§ Written task
Will you output all of the data below exactly, omitting the images?

Object state change records

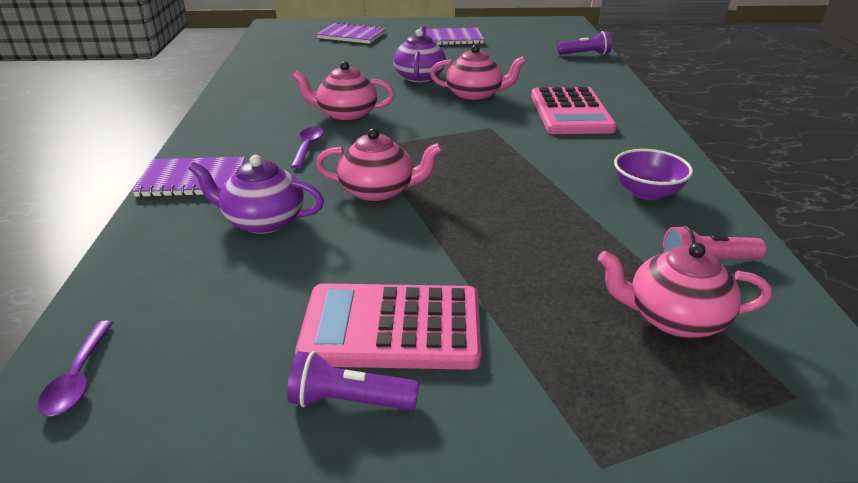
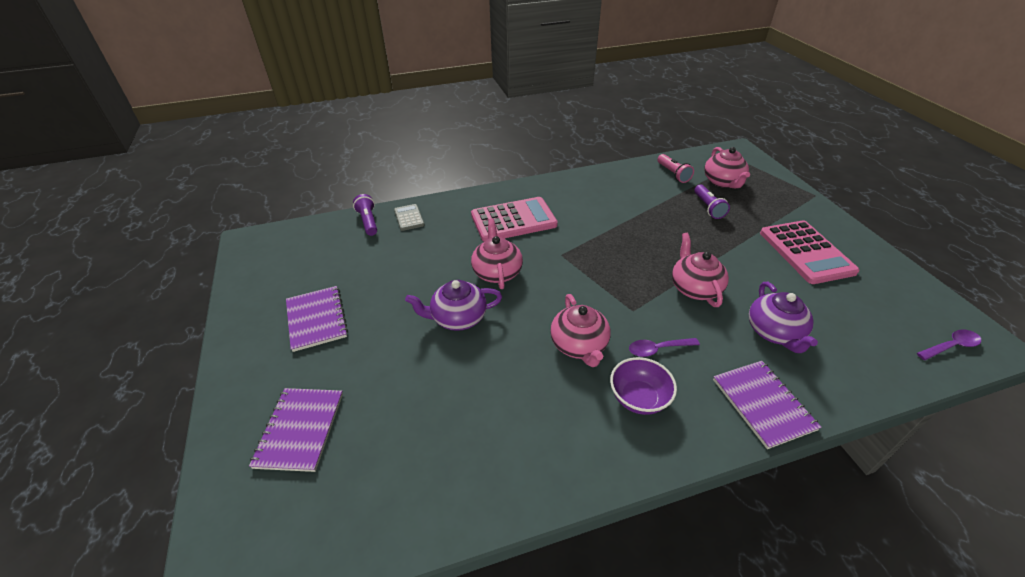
camera: 105 degrees left, 10 degrees up
(349, 401) = (856, 253): purple flashlight -> purple flashlight (708, 207)
(588, 68) = (409, 218): none -> grey calculator
(647, 193) = (618, 189): purple bowl -> purple bowl (638, 398)

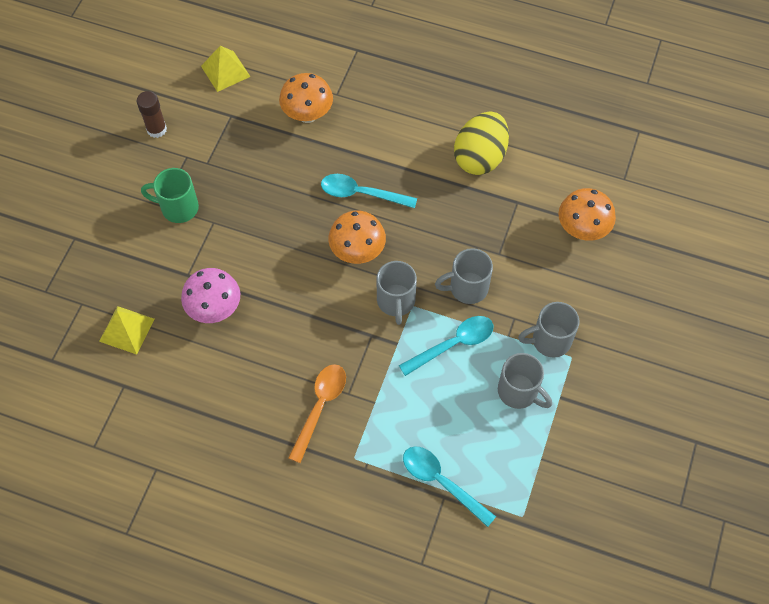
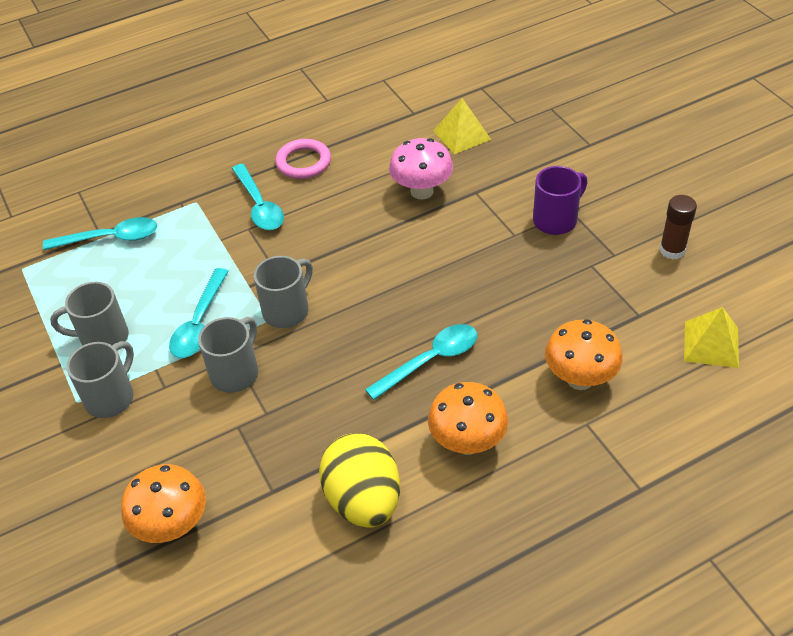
camera: 135 degrees right, 15 degrees down
(178, 207) = (556, 220): green mug -> purple mug
(248, 418) = (303, 162): none -> pink ring
(320, 407) = (259, 205): orange spoon -> turquoise spoon
(357, 252) = (369, 315): orange mushroom -> orange mushroom (467, 442)
(396, 301) = (287, 310): grey mug -> grey mug turned 90 degrees clockwise

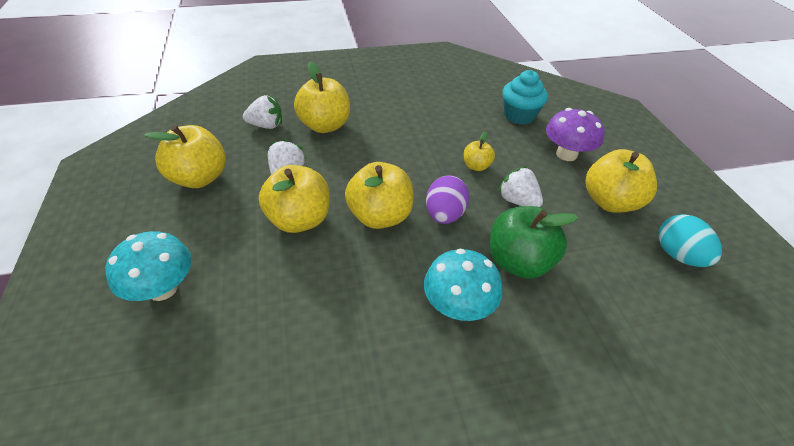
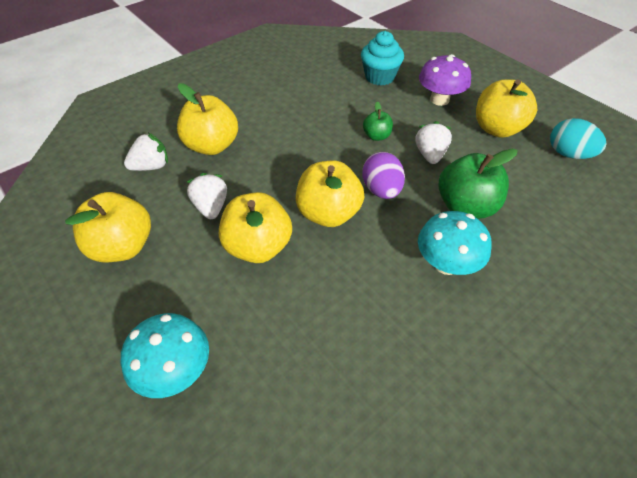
camera: 25 degrees left, 5 degrees up
(476, 166) = (376, 136): yellow apple -> green apple
(517, 201) = (430, 155): white strawberry -> white strawberry turned 75 degrees clockwise

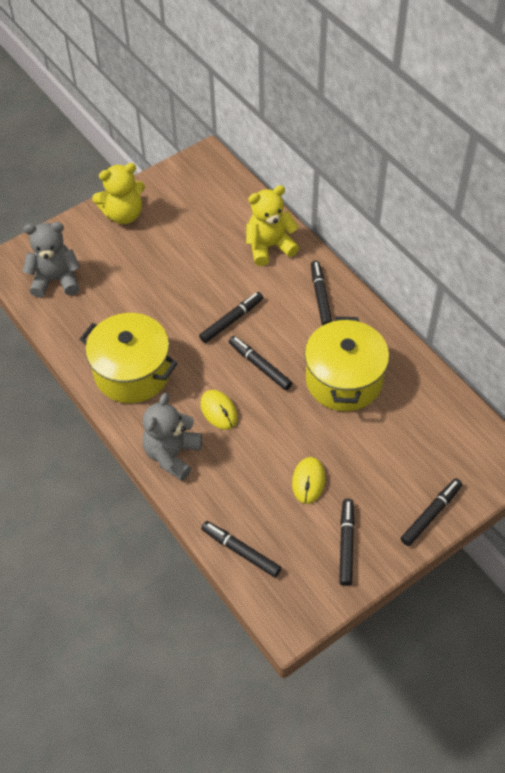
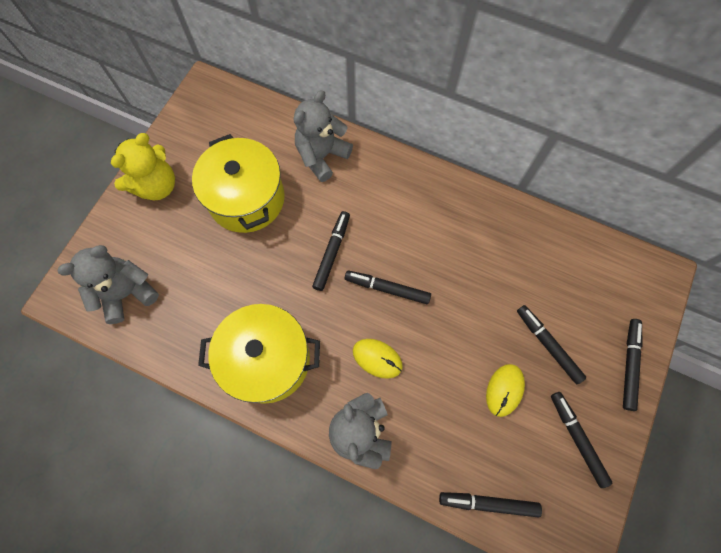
camera: 30 degrees left, 15 degrees up
(269, 246) = (322, 156): yellow teddy bear -> grey teddy bear
(308, 481) = (504, 390): yellow mouse -> yellow mouse turned 45 degrees clockwise
(320, 296) = (400, 187): black marker -> black marker (548, 345)
(344, 380) = (472, 264): yellow pot -> yellow pot (246, 199)

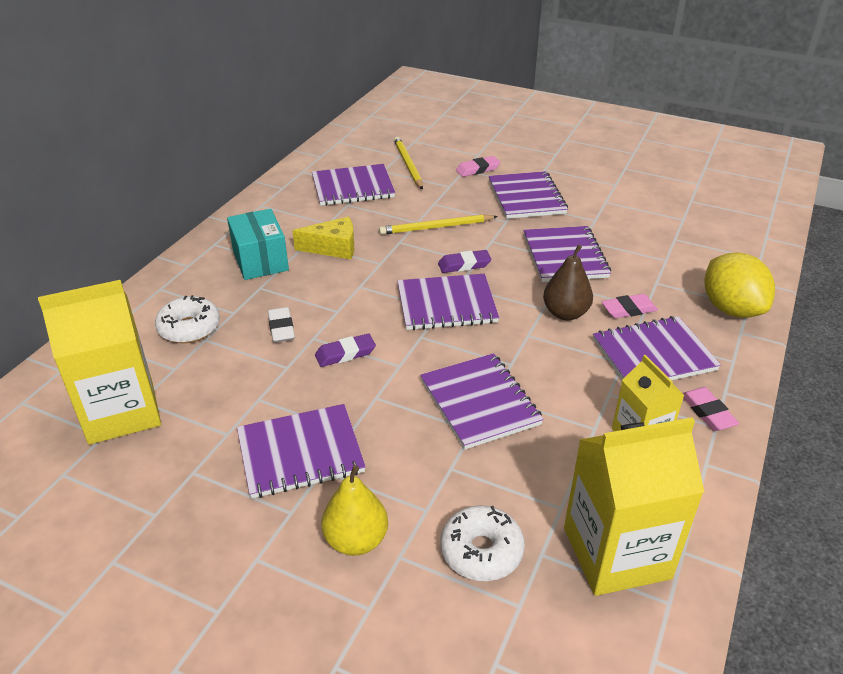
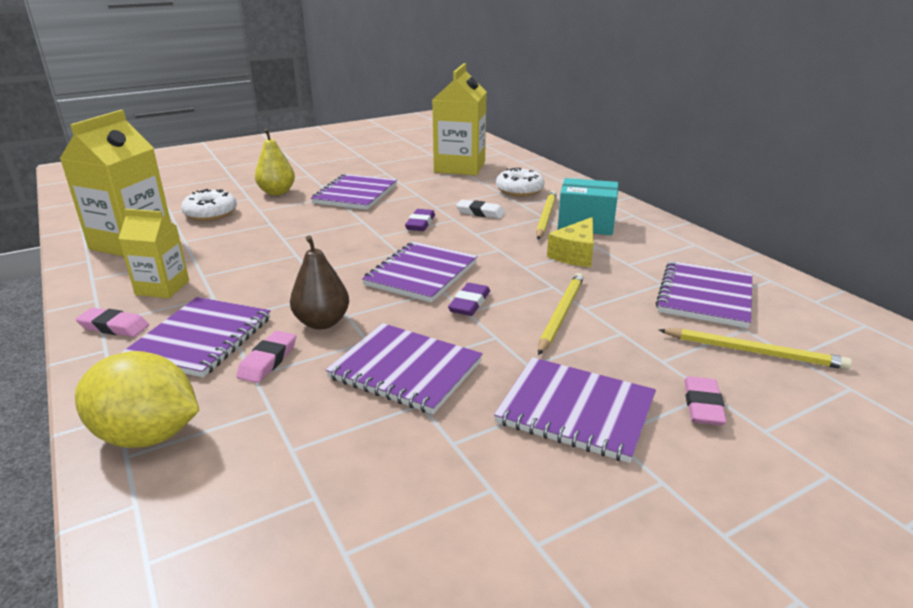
camera: 125 degrees right, 10 degrees down
(260, 286) = (545, 217): none -> yellow pencil
(480, 402) = (299, 248): purple notebook -> none

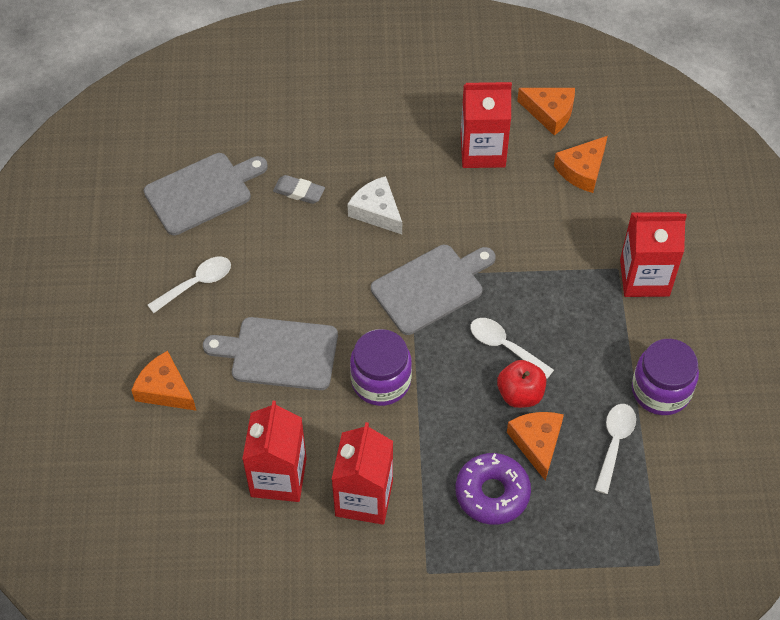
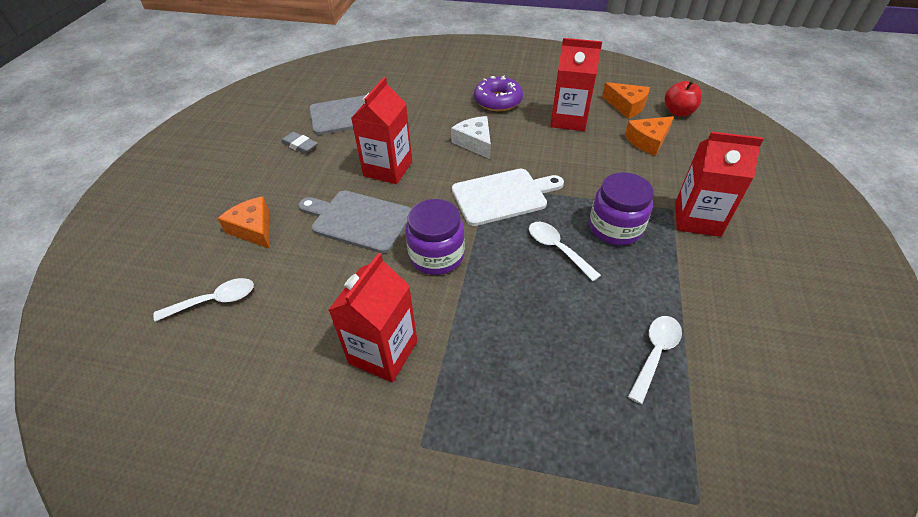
camera: 15 degrees right, 10 degrees down
(196, 284) = (317, 165): white spoon -> white spoon (214, 301)
(278, 477) = (311, 316): red carton -> red carton (388, 169)
(299, 192) = (420, 123): grey eraser -> grey eraser (300, 145)
(431, 287) = (503, 196): grey cutting board -> white cutting board
(492, 493) = (514, 376): purple donut -> purple donut (498, 101)
(520, 394) = (563, 290): red apple -> red apple (678, 112)
(537, 443) = (572, 337): orange cheese -> none
(661, 390) = (709, 313): purple jar -> purple jar (615, 228)

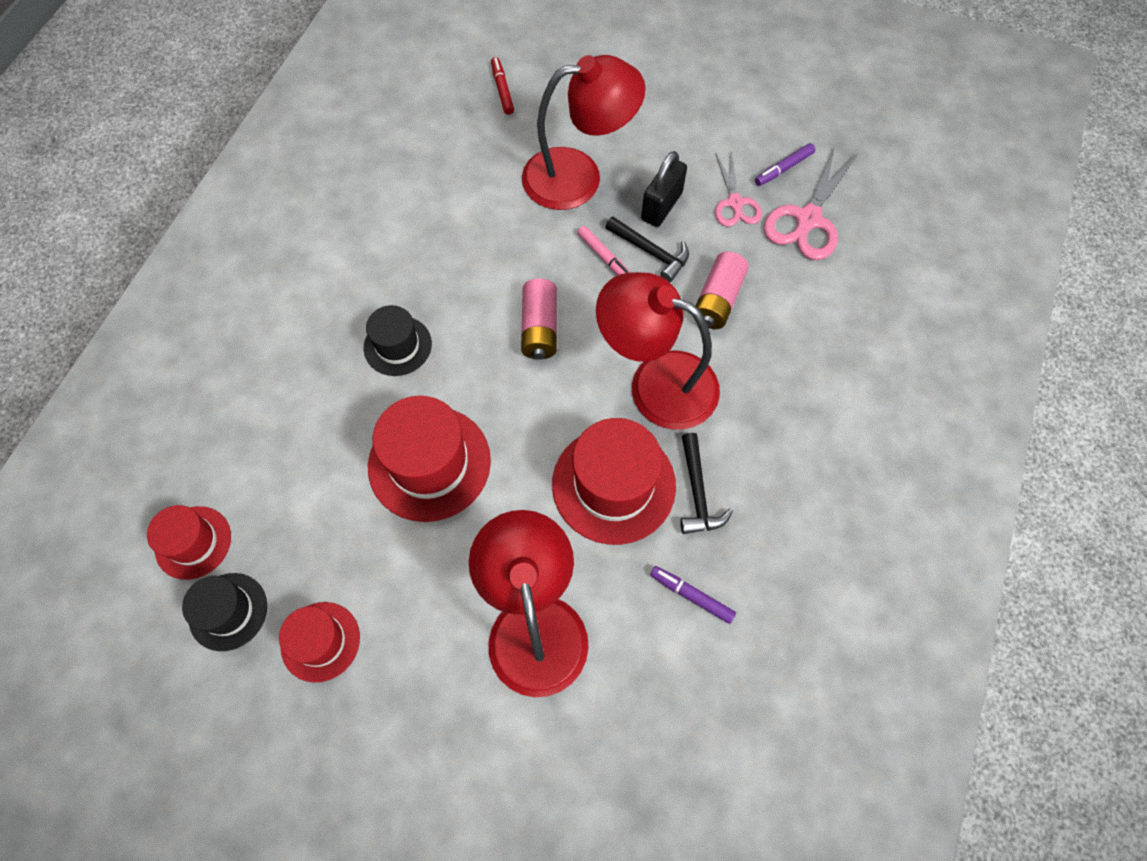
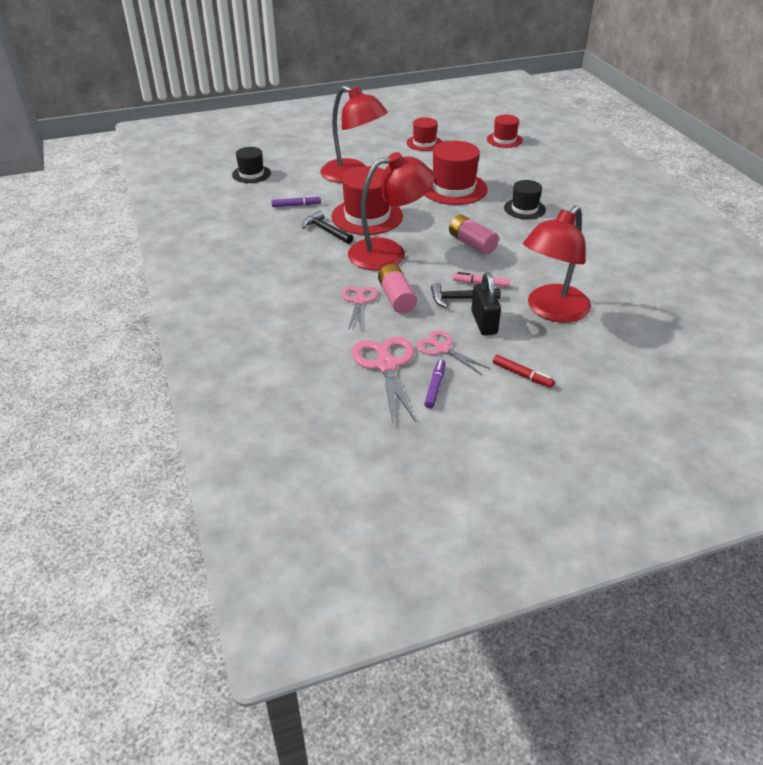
camera: 140 degrees right, 25 degrees down
(228, 611) = (465, 135): black hat -> black hat (251, 174)
(502, 89) = (668, 329): red marker -> red marker (522, 375)
(763, 323) = (359, 301): none -> pink scissors

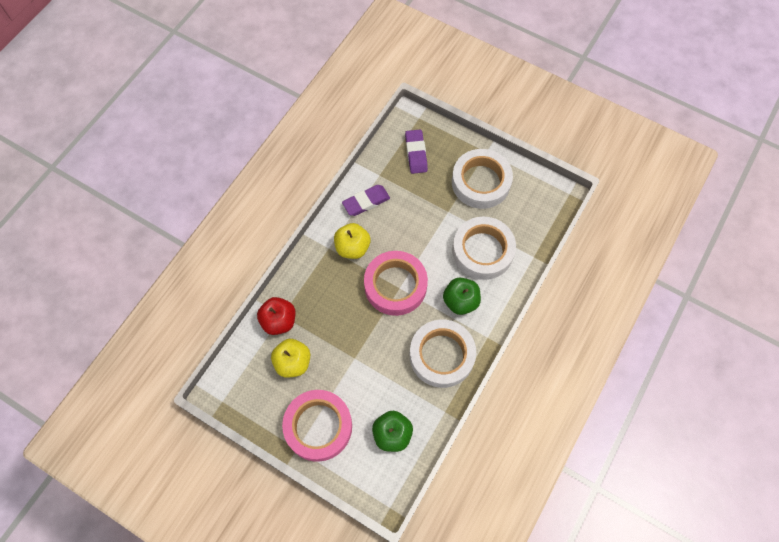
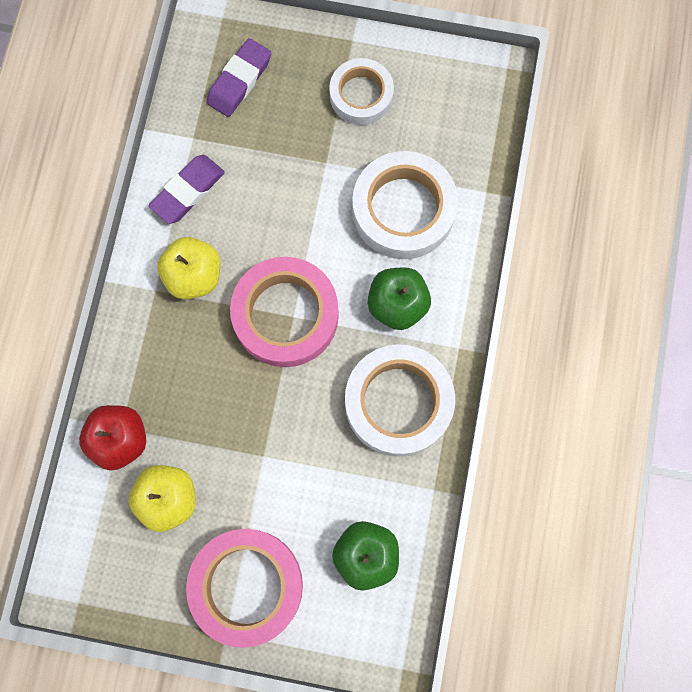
camera: 20 degrees left, 10 degrees up
(416, 153) = (239, 81): purple eraser -> purple eraser turned 60 degrees clockwise
(481, 182) = (361, 95): white tape -> white tape, size x0.63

§ Answer area
camera: 105 degrees left, 10 degrees up
(349, 401) = (856, 253): purple flashlight -> purple flashlight (708, 207)
(588, 68) = (409, 218): none -> grey calculator
(647, 193) = (618, 189): purple bowl -> purple bowl (638, 398)

camera: 135 degrees right, 15 degrees down
(178, 207) = (556, 220): green mug -> purple mug
(248, 418) = (303, 162): none -> pink ring
(320, 407) = (259, 205): orange spoon -> turquoise spoon
(357, 252) = (369, 315): orange mushroom -> orange mushroom (467, 442)
(396, 301) = (287, 310): grey mug -> grey mug turned 90 degrees clockwise

camera: 25 degrees left, 5 degrees up
(476, 166) = (376, 136): yellow apple -> green apple
(517, 201) = (430, 155): white strawberry -> white strawberry turned 75 degrees clockwise

camera: 30 degrees left, 15 degrees up
(269, 246) = (322, 156): yellow teddy bear -> grey teddy bear
(308, 481) = (504, 390): yellow mouse -> yellow mouse turned 45 degrees clockwise
(320, 296) = (400, 187): black marker -> black marker (548, 345)
(344, 380) = (472, 264): yellow pot -> yellow pot (246, 199)

camera: 125 degrees right, 10 degrees down
(260, 286) = (545, 217): none -> yellow pencil
(480, 402) = (299, 248): purple notebook -> none

camera: 15 degrees right, 10 degrees down
(196, 284) = (317, 165): white spoon -> white spoon (214, 301)
(278, 477) = (311, 316): red carton -> red carton (388, 169)
(299, 192) = (420, 123): grey eraser -> grey eraser (300, 145)
(431, 287) = (503, 196): grey cutting board -> white cutting board
(492, 493) = (514, 376): purple donut -> purple donut (498, 101)
(520, 394) = (563, 290): red apple -> red apple (678, 112)
(537, 443) = (572, 337): orange cheese -> none
(661, 390) = (709, 313): purple jar -> purple jar (615, 228)

camera: 140 degrees right, 25 degrees down
(228, 611) = (465, 135): black hat -> black hat (251, 174)
(502, 89) = (668, 329): red marker -> red marker (522, 375)
(763, 323) = (359, 301): none -> pink scissors

camera: 20 degrees left, 10 degrees up
(416, 153) = (239, 81): purple eraser -> purple eraser turned 60 degrees clockwise
(481, 182) = (361, 95): white tape -> white tape, size x0.63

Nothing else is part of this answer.